[Object tally data]
□ □ □ □

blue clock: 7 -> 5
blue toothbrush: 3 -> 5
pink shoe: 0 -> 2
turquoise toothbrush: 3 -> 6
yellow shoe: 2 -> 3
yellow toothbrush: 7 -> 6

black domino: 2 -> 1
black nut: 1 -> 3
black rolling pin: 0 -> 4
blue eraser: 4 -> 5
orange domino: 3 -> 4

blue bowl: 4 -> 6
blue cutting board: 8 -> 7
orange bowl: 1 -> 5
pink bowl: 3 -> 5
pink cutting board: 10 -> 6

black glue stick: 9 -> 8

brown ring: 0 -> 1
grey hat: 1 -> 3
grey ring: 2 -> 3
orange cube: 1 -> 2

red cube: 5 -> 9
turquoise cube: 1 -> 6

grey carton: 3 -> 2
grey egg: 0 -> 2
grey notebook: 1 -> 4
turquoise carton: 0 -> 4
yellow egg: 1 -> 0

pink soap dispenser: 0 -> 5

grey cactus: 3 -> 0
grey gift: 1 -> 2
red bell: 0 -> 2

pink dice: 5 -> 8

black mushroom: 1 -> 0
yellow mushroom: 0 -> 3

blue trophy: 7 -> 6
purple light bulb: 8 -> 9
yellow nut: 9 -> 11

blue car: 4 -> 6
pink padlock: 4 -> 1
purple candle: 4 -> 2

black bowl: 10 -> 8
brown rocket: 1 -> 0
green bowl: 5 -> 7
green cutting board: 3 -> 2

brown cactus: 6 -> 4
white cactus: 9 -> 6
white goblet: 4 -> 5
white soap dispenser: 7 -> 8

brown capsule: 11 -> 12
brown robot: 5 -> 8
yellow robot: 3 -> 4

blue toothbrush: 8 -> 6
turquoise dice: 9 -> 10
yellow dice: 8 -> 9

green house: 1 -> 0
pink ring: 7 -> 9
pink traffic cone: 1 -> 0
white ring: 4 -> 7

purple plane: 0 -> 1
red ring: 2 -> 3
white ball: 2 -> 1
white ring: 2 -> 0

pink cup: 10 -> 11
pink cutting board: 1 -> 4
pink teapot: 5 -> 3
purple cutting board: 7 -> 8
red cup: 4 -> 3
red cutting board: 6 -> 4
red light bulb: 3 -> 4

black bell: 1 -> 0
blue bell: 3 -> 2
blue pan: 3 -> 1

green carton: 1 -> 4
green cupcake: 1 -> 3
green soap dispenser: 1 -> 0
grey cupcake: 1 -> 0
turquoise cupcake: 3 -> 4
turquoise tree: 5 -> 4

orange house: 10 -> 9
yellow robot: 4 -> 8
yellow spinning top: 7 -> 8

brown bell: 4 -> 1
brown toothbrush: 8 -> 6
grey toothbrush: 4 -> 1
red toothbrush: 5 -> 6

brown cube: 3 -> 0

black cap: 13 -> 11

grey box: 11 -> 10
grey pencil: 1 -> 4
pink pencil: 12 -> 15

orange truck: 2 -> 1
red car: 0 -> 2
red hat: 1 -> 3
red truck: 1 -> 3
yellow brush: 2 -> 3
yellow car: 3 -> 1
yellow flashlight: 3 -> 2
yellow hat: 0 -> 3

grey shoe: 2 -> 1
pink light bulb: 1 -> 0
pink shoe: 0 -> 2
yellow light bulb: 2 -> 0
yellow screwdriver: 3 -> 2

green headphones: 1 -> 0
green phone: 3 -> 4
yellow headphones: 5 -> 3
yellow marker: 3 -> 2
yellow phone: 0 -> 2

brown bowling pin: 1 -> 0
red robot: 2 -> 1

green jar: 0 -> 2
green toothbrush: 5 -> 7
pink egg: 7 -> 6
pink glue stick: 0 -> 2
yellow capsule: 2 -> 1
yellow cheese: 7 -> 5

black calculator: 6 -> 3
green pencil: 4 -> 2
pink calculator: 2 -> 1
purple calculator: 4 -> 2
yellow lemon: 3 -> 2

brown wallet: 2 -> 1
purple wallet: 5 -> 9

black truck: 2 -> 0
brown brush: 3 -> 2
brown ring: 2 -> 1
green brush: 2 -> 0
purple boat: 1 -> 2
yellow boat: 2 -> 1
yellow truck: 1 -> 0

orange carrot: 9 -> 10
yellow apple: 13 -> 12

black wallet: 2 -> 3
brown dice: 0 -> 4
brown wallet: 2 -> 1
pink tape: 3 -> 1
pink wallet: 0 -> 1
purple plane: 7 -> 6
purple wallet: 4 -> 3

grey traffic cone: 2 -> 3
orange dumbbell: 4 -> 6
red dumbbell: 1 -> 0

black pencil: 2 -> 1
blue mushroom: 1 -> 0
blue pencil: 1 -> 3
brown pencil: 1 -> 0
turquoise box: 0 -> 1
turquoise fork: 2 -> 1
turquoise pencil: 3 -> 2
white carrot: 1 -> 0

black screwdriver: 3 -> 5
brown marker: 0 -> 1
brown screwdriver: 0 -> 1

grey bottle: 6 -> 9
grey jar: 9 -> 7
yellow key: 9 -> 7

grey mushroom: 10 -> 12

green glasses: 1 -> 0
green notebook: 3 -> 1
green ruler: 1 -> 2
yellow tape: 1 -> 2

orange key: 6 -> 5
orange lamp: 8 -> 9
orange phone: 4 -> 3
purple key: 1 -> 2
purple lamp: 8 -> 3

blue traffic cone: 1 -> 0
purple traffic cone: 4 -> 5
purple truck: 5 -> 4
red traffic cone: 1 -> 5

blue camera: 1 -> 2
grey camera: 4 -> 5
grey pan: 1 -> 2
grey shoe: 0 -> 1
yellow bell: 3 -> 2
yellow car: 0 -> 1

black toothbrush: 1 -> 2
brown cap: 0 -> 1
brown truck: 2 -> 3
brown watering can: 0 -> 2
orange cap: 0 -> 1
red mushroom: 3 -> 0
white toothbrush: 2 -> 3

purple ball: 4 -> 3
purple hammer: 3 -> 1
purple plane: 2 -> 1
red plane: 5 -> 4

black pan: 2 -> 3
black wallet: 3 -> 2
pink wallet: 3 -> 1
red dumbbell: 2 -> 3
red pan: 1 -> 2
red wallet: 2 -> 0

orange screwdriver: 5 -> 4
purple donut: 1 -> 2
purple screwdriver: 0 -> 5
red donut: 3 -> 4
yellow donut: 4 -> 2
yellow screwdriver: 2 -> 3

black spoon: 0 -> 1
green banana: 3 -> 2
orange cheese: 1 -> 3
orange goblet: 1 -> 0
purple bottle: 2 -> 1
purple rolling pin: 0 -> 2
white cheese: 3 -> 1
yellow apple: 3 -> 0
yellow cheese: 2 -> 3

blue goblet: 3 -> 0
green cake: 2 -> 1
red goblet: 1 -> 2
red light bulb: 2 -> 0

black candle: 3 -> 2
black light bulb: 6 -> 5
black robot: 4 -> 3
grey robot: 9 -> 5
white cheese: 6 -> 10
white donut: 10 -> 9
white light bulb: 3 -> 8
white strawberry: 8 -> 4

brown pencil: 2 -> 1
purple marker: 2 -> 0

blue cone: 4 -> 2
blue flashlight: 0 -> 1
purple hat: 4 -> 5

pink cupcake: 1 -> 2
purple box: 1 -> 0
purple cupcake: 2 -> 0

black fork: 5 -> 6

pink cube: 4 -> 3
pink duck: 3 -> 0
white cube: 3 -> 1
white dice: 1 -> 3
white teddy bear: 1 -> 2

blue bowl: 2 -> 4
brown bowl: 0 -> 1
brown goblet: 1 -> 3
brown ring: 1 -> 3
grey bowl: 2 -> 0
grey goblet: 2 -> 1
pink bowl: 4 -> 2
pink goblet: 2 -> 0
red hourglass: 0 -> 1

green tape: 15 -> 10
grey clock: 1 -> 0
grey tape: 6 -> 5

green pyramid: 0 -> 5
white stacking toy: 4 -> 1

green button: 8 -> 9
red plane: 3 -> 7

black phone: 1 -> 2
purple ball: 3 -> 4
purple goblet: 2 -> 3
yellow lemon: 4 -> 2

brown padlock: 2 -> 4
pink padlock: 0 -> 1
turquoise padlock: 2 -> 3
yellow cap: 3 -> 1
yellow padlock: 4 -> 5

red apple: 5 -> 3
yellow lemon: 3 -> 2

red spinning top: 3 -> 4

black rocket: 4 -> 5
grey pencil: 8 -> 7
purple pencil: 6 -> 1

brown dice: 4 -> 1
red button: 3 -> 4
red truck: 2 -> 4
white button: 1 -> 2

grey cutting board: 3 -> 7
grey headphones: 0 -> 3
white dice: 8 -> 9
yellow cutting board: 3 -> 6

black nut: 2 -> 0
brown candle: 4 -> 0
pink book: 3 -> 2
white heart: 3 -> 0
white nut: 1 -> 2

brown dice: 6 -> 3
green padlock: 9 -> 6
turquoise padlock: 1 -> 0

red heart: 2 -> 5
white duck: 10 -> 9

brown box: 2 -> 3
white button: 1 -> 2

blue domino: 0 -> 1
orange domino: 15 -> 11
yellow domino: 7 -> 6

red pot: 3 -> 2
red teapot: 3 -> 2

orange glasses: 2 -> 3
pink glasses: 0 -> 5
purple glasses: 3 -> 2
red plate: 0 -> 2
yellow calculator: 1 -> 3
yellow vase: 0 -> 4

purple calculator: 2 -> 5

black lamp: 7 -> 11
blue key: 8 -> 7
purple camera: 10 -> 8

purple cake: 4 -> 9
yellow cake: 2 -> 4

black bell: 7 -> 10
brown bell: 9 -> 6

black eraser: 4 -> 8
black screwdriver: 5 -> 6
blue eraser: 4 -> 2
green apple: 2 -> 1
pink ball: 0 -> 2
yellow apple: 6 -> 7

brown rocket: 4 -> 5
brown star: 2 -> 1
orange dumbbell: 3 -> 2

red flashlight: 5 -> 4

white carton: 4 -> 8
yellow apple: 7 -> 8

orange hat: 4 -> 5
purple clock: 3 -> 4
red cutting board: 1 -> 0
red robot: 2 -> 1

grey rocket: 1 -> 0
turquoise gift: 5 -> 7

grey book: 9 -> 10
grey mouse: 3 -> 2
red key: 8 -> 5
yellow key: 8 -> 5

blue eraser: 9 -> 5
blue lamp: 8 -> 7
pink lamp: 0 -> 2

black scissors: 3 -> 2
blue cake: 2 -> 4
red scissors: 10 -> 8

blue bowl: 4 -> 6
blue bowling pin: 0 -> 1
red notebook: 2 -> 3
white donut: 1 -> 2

□ □ □ □

Please return only the lines above, starting at the line that has "yellow flashlight: 3 -> 2" and ending at the line that has "green jar: 0 -> 2", keeping both and leaving each one unchanged.

• _ANSWER TO THE PROBLEM_
yellow flashlight: 3 -> 2
yellow hat: 0 -> 3

grey shoe: 2 -> 1
pink light bulb: 1 -> 0
pink shoe: 0 -> 2
yellow light bulb: 2 -> 0
yellow screwdriver: 3 -> 2

green headphones: 1 -> 0
green phone: 3 -> 4
yellow headphones: 5 -> 3
yellow marker: 3 -> 2
yellow phone: 0 -> 2

brown bowling pin: 1 -> 0
red robot: 2 -> 1

green jar: 0 -> 2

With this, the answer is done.